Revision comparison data
• • • •

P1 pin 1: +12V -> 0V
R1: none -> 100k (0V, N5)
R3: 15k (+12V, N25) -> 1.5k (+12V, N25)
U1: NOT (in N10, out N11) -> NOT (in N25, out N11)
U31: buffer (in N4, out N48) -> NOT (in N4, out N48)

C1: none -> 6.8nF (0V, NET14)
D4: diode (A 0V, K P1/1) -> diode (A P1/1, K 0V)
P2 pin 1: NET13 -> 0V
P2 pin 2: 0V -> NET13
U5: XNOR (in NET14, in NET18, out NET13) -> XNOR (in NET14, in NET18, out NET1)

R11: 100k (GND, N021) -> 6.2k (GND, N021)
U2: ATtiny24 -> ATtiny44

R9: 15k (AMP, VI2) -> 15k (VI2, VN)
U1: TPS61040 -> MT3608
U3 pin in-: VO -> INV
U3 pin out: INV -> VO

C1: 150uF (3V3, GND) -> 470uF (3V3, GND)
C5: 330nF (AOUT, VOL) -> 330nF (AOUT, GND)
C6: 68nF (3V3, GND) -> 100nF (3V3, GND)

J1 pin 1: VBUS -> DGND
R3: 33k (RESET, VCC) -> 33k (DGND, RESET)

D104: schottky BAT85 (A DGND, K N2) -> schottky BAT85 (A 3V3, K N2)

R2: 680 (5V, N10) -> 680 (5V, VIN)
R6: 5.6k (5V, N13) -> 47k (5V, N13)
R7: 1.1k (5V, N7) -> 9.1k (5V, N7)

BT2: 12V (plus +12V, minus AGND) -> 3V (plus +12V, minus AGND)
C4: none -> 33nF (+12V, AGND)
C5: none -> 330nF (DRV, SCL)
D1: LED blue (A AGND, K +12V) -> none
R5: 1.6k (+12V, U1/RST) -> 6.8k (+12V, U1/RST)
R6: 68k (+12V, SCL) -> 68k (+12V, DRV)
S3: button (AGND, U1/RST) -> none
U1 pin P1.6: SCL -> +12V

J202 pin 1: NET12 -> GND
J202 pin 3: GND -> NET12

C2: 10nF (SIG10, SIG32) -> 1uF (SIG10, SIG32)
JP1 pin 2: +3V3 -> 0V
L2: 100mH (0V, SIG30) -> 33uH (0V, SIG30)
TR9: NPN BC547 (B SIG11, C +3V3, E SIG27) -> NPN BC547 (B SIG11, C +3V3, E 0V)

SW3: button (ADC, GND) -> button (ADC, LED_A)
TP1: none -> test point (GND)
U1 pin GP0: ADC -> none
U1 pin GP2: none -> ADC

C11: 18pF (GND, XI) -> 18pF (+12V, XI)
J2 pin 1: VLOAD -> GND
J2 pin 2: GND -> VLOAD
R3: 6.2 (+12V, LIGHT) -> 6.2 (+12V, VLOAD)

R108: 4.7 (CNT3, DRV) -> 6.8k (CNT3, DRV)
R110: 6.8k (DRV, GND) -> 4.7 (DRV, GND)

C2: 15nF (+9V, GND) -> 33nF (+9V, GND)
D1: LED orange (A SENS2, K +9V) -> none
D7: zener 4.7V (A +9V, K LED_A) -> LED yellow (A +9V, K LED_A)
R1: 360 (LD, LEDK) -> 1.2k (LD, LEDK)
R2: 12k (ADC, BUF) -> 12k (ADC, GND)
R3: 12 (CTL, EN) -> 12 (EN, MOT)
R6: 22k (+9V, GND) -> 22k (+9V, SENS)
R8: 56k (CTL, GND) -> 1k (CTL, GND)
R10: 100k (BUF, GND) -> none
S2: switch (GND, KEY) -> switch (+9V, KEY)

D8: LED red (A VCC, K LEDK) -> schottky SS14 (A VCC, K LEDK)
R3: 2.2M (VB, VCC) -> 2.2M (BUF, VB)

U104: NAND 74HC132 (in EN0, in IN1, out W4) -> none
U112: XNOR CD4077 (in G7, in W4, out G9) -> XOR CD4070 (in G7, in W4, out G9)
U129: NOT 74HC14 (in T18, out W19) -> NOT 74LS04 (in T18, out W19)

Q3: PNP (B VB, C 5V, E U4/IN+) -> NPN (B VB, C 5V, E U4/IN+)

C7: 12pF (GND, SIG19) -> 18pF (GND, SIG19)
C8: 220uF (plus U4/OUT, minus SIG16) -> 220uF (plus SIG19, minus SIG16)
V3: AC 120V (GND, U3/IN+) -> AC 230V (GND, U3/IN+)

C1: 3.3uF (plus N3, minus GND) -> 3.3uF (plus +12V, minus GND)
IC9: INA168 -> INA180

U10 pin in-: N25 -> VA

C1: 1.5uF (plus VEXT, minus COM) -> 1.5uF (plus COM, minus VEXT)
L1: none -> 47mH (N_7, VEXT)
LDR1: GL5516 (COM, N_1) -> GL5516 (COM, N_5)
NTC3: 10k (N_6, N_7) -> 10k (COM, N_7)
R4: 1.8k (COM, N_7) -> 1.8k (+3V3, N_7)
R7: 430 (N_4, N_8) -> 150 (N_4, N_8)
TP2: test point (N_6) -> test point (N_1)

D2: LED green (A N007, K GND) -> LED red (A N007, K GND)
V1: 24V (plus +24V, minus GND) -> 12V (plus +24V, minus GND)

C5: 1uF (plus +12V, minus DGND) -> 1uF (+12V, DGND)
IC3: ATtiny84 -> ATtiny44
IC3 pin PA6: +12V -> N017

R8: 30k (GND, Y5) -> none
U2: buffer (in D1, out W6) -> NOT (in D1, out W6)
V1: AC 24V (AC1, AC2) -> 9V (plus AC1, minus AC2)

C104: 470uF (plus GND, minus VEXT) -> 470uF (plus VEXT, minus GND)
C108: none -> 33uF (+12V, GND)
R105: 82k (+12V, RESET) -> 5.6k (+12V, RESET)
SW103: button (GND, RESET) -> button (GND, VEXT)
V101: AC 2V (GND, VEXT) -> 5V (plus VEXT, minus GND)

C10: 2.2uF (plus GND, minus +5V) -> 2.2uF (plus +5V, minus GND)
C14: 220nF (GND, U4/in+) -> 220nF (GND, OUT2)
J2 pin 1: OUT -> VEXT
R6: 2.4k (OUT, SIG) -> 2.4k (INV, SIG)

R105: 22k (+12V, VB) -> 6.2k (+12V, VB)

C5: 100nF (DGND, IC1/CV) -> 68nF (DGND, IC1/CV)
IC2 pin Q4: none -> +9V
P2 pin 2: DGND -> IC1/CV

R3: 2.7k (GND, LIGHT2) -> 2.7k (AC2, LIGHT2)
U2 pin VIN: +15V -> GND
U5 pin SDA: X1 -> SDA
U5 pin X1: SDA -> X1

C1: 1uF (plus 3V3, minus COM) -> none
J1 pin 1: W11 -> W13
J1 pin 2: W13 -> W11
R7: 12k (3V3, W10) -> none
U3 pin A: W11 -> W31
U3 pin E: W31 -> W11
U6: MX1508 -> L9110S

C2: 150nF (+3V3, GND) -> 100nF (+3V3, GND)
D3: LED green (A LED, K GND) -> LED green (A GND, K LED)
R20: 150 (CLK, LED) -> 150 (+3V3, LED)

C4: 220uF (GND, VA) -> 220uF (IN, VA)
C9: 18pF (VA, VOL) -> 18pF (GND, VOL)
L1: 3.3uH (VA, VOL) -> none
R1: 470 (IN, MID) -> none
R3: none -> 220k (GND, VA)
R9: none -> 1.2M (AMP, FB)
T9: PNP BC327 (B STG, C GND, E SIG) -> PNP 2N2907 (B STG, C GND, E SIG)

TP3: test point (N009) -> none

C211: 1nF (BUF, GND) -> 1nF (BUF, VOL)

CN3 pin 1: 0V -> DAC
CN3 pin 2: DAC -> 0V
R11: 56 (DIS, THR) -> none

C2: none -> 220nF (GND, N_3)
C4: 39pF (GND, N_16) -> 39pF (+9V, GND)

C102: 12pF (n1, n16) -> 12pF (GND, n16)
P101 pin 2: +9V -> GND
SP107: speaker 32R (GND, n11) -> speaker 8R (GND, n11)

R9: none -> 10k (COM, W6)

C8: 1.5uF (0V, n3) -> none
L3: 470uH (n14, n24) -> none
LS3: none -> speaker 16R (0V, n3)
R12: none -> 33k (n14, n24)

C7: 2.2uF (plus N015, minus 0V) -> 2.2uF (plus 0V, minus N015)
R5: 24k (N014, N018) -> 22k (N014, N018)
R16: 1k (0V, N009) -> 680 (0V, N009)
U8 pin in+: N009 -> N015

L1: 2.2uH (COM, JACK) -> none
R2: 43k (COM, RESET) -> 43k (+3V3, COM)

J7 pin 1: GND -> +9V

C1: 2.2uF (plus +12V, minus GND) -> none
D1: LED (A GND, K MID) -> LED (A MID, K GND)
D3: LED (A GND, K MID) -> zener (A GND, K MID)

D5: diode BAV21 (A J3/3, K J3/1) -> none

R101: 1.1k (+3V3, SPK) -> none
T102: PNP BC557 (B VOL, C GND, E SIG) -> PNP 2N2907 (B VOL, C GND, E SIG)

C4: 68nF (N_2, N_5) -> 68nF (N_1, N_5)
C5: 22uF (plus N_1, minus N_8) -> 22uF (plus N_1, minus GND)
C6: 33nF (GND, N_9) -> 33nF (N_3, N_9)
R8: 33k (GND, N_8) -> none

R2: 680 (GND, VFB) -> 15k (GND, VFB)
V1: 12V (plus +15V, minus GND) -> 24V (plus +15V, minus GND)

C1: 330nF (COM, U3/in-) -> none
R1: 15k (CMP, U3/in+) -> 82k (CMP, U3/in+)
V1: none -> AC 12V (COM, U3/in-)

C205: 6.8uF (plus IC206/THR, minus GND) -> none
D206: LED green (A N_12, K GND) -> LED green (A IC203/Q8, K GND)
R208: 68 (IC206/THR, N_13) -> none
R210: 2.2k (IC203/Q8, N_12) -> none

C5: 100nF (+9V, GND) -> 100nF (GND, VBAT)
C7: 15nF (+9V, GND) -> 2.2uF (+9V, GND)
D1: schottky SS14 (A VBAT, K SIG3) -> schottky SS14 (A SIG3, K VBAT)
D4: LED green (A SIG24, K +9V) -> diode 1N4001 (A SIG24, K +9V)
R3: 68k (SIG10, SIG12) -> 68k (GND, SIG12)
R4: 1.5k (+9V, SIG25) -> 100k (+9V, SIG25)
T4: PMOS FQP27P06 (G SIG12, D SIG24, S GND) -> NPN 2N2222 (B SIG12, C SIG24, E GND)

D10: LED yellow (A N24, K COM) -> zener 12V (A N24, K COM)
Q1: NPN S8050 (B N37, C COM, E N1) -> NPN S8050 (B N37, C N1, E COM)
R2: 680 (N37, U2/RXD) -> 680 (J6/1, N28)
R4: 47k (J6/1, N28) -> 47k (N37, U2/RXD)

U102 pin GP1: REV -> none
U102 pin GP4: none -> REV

• • • •

**About this task**.
Take the entries above and return only the lines from the one with "R3: 6.2 (+12V, LIGHT) -> 6.2 (+12V, VLOAD)" to the one with "TP2: test point (N_6) -> test point (N_1)", both included, unchanged.

**Response**.
R3: 6.2 (+12V, LIGHT) -> 6.2 (+12V, VLOAD)

R108: 4.7 (CNT3, DRV) -> 6.8k (CNT3, DRV)
R110: 6.8k (DRV, GND) -> 4.7 (DRV, GND)

C2: 15nF (+9V, GND) -> 33nF (+9V, GND)
D1: LED orange (A SENS2, K +9V) -> none
D7: zener 4.7V (A +9V, K LED_A) -> LED yellow (A +9V, K LED_A)
R1: 360 (LD, LEDK) -> 1.2k (LD, LEDK)
R2: 12k (ADC, BUF) -> 12k (ADC, GND)
R3: 12 (CTL, EN) -> 12 (EN, MOT)
R6: 22k (+9V, GND) -> 22k (+9V, SENS)
R8: 56k (CTL, GND) -> 1k (CTL, GND)
R10: 100k (BUF, GND) -> none
S2: switch (GND, KEY) -> switch (+9V, KEY)

D8: LED red (A VCC, K LEDK) -> schottky SS14 (A VCC, K LEDK)
R3: 2.2M (VB, VCC) -> 2.2M (BUF, VB)

U104: NAND 74HC132 (in EN0, in IN1, out W4) -> none
U112: XNOR CD4077 (in G7, in W4, out G9) -> XOR CD4070 (in G7, in W4, out G9)
U129: NOT 74HC14 (in T18, out W19) -> NOT 74LS04 (in T18, out W19)

Q3: PNP (B VB, C 5V, E U4/IN+) -> NPN (B VB, C 5V, E U4/IN+)

C7: 12pF (GND, SIG19) -> 18pF (GND, SIG19)
C8: 220uF (plus U4/OUT, minus SIG16) -> 220uF (plus SIG19, minus SIG16)
V3: AC 120V (GND, U3/IN+) -> AC 230V (GND, U3/IN+)

C1: 3.3uF (plus N3, minus GND) -> 3.3uF (plus +12V, minus GND)
IC9: INA168 -> INA180

U10 pin in-: N25 -> VA

C1: 1.5uF (plus VEXT, minus COM) -> 1.5uF (plus COM, minus VEXT)
L1: none -> 47mH (N_7, VEXT)
LDR1: GL5516 (COM, N_1) -> GL5516 (COM, N_5)
NTC3: 10k (N_6, N_7) -> 10k (COM, N_7)
R4: 1.8k (COM, N_7) -> 1.8k (+3V3, N_7)
R7: 430 (N_4, N_8) -> 150 (N_4, N_8)
TP2: test point (N_6) -> test point (N_1)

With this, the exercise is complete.